What you should do - In the records, find each line where "heart" occurs, and copy it.

Records for the task below:

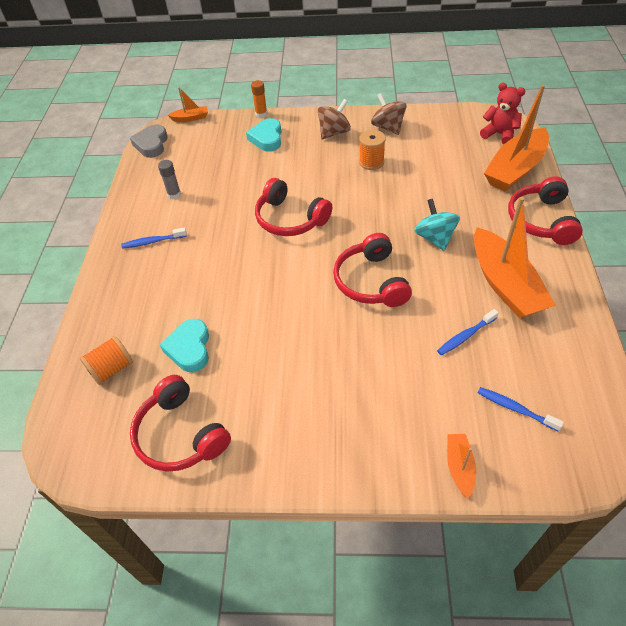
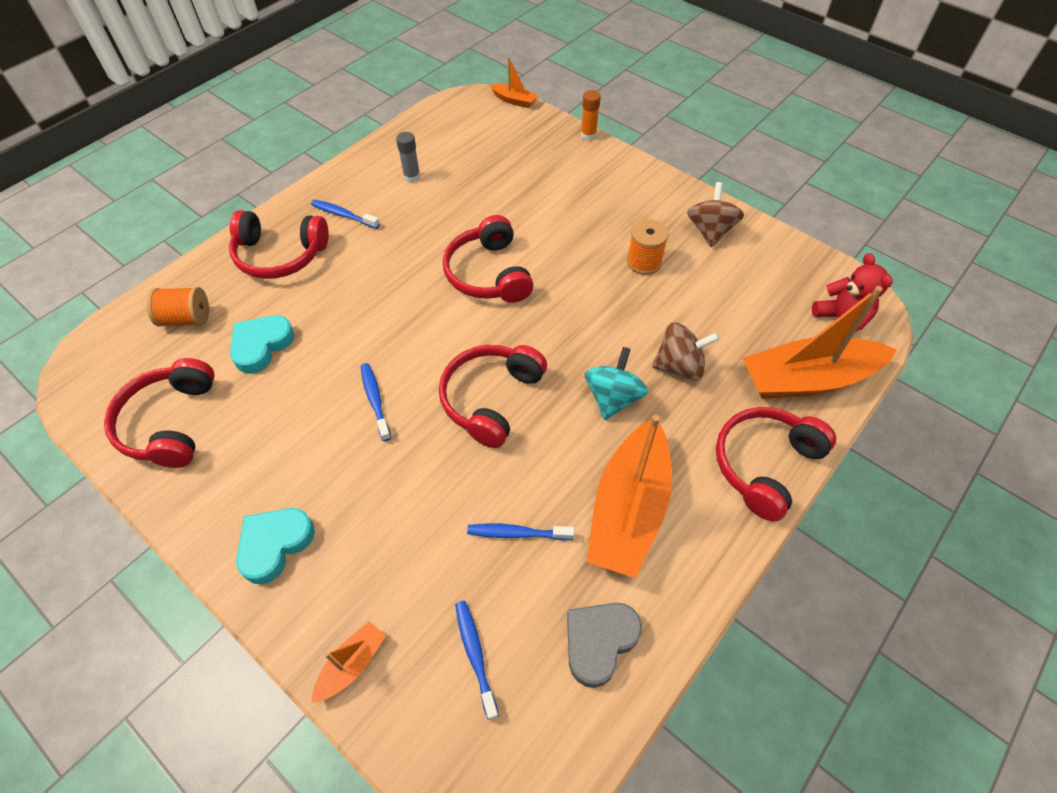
camera: 35 degrees right, 5 degrees up
(135, 290) = (280, 255): none -> red headphones
(151, 144) = (448, 109): grey heart -> grey heart (599, 642)
(267, 138) = (564, 167): turquoise heart -> turquoise heart (275, 545)
(304, 328) = (375, 400): none -> blue toothbrush
(334, 133) = (641, 202): brown spinning top -> brown spinning top (679, 366)

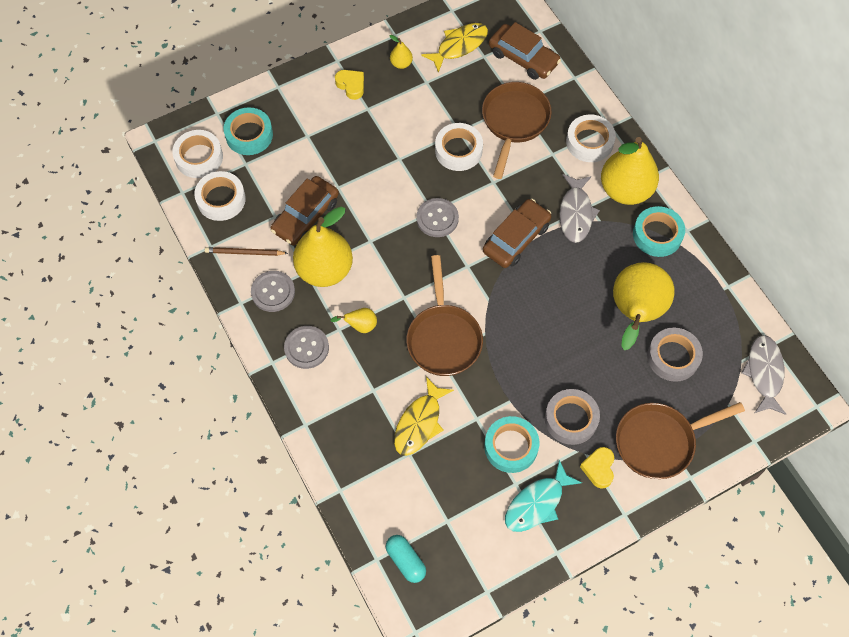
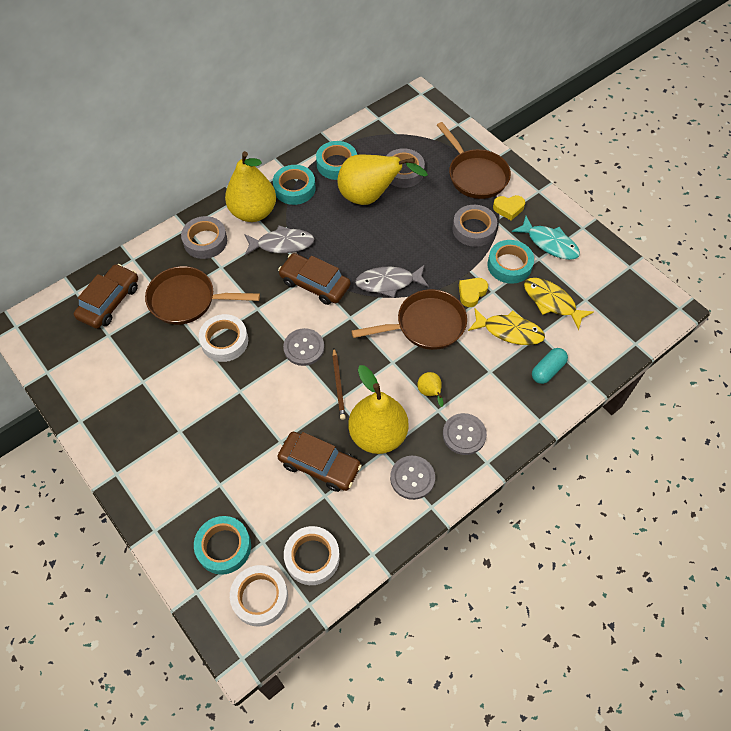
camera: 100 degrees left, 5 degrees down
(244, 253) = (373, 516): brown pencil -> brown pencil (338, 385)
(351, 85) = (150, 452): yellow heart -> yellow heart (471, 293)
(401, 63) = (119, 408): yellow pear -> none
(405, 561) = (628, 323): turquoise capsule -> turquoise capsule (547, 370)
(459, 46) = (95, 358): yellow fish -> yellow fish (552, 302)
(589, 142) = (205, 241): white tape -> grey tape
(692, 284) = (337, 164): none -> turquoise tape
(764, 373) = (403, 121): grey fish -> grey fish (388, 282)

End of Records for the task.

Exercise answer -
(151, 144) = (448, 109): grey heart -> grey heart (599, 642)
(267, 138) = (564, 167): turquoise heart -> turquoise heart (275, 545)
(351, 85) = (150, 452): yellow heart -> yellow heart (471, 293)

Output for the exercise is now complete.